'''

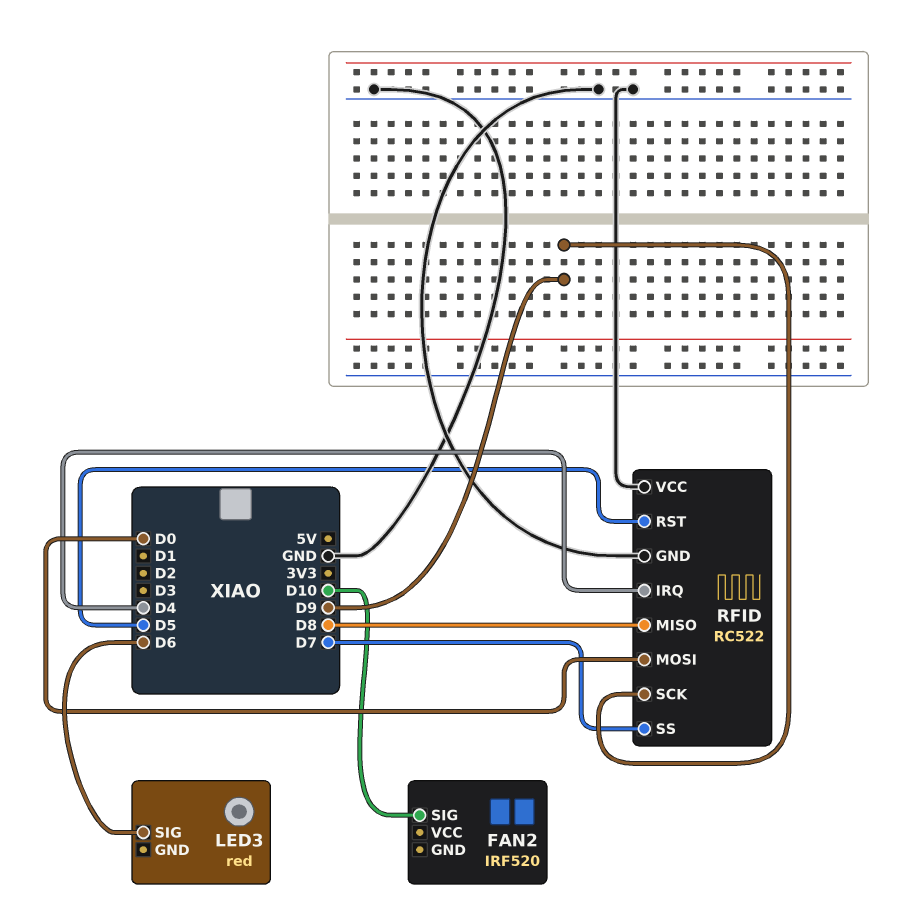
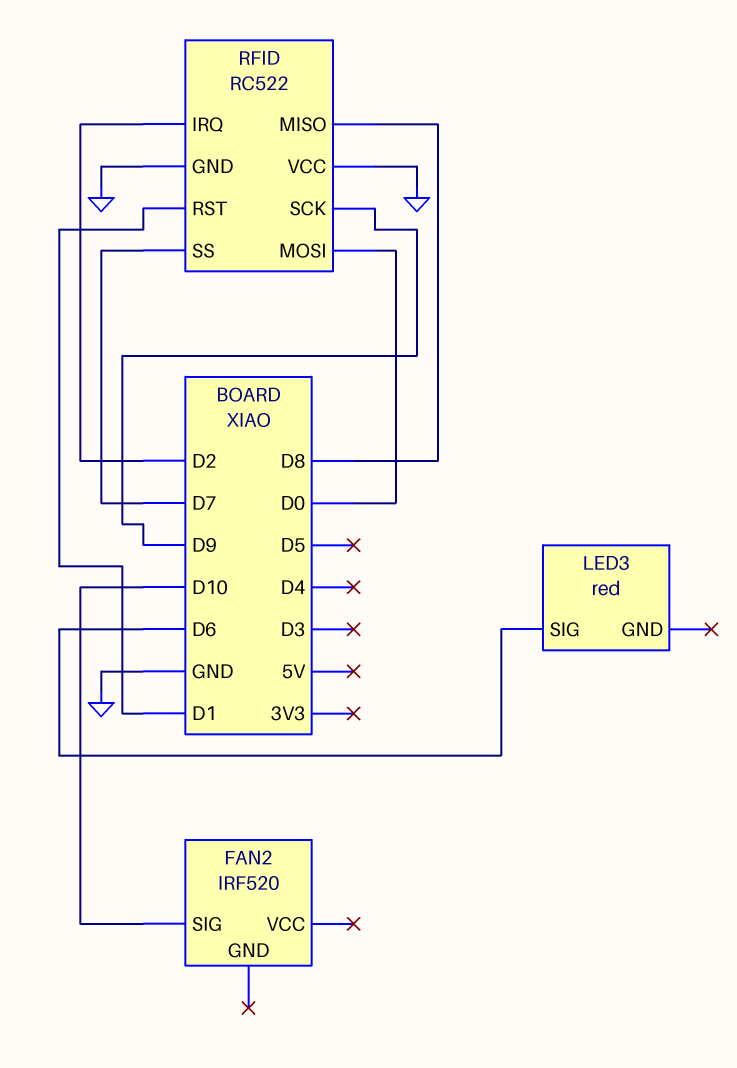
RFID pin IRQ: D4 -> D2
RFID pin RST: D5 -> D1

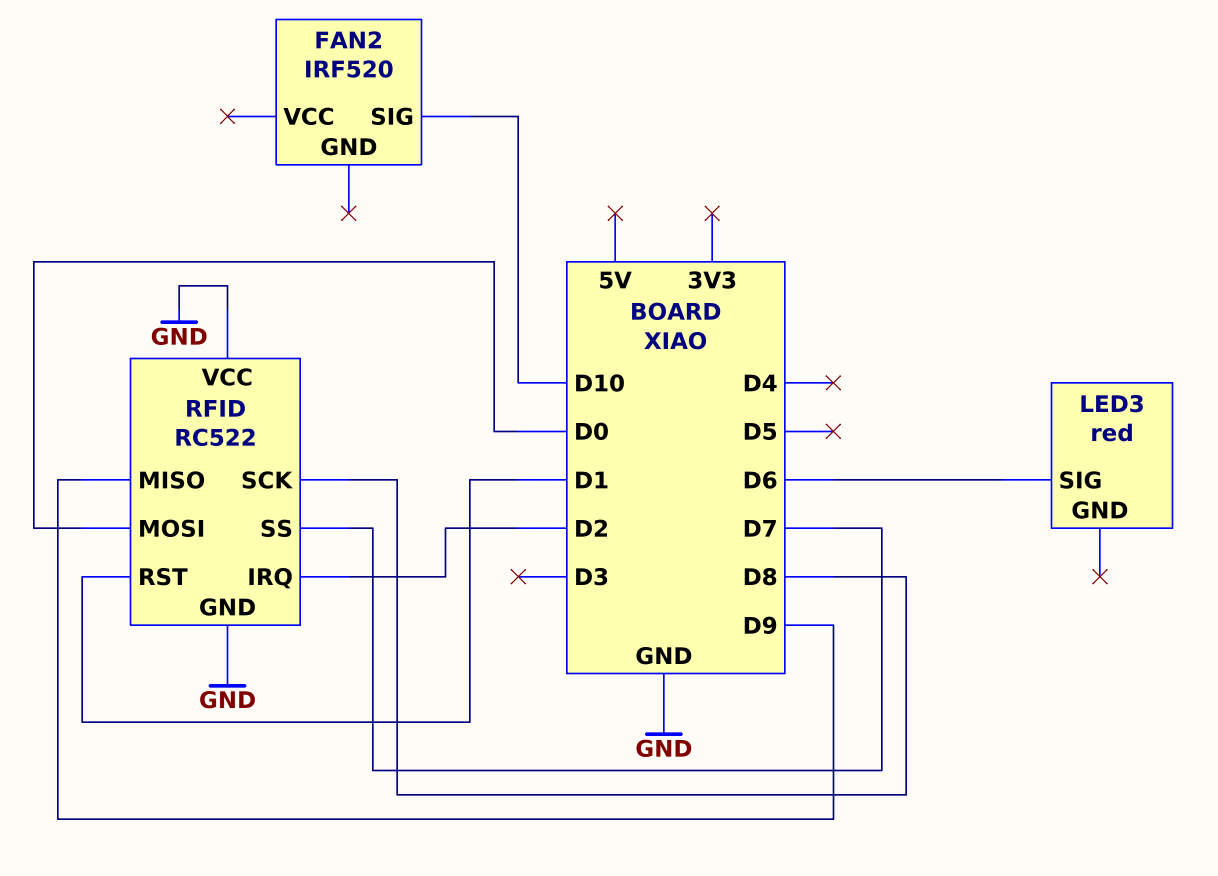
RFID pin MISO: D8 -> D9
RFID pin SCK: D9 -> D8

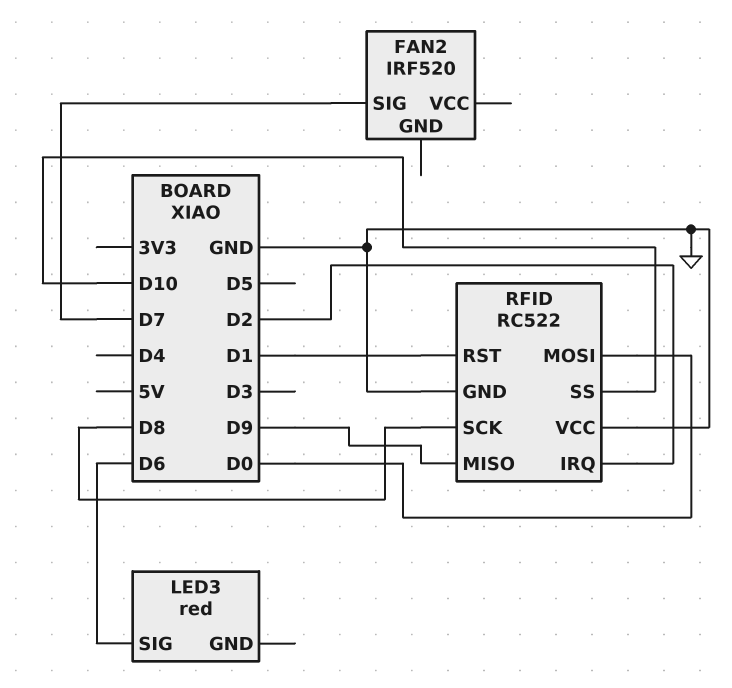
FAN2 pin SIG: D10 -> D7
RFID pin SS: D7 -> D10

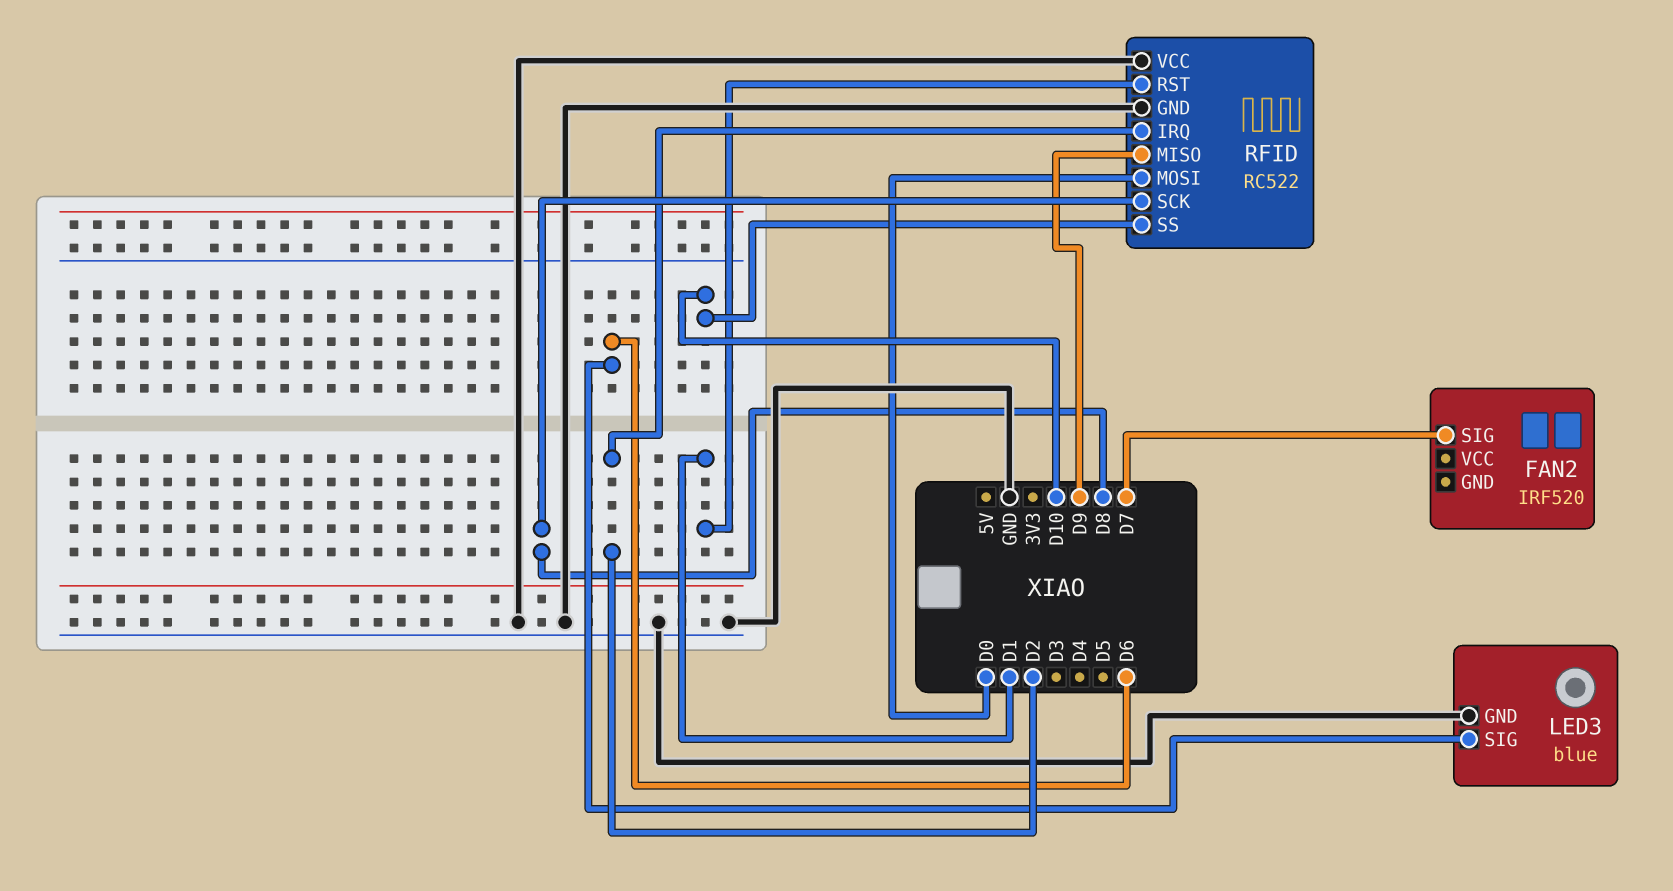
LED3: red -> blue
LED3 pin GND: none -> GND

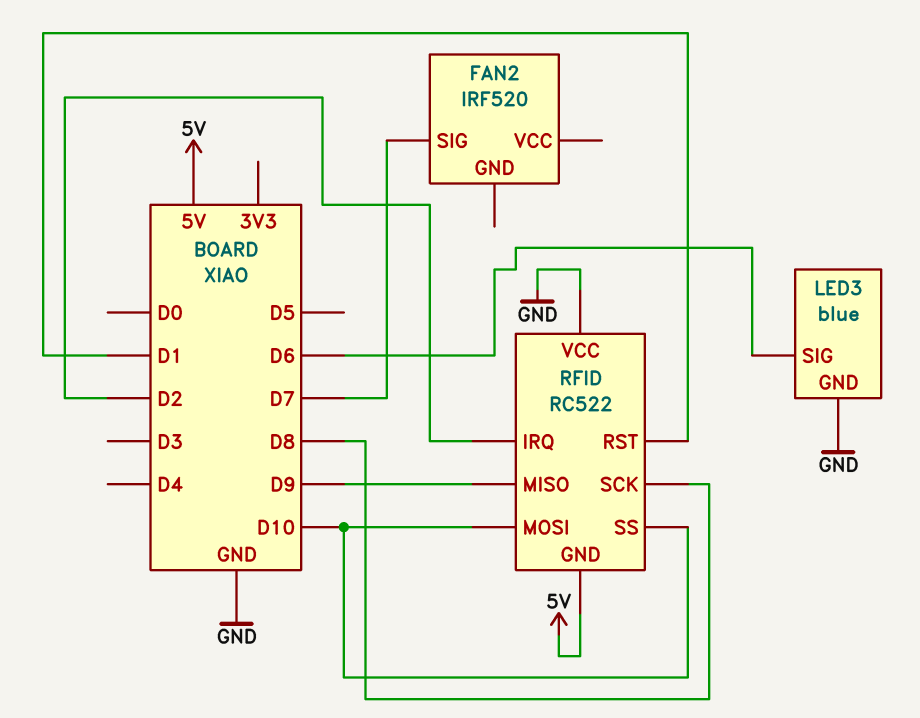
RFID pin GND: GND -> 5V
RFID pin MOSI: D0 -> D10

'''

Starting from the records above, copy each line where the string "RFID" is found.

RFID pin IRQ: D4 -> D2
RFID pin RST: D5 -> D1
RFID pin MISO: D8 -> D9
RFID pin SCK: D9 -> D8
RFID pin SS: D7 -> D10
RFID pin GND: GND -> 5V
RFID pin MOSI: D0 -> D10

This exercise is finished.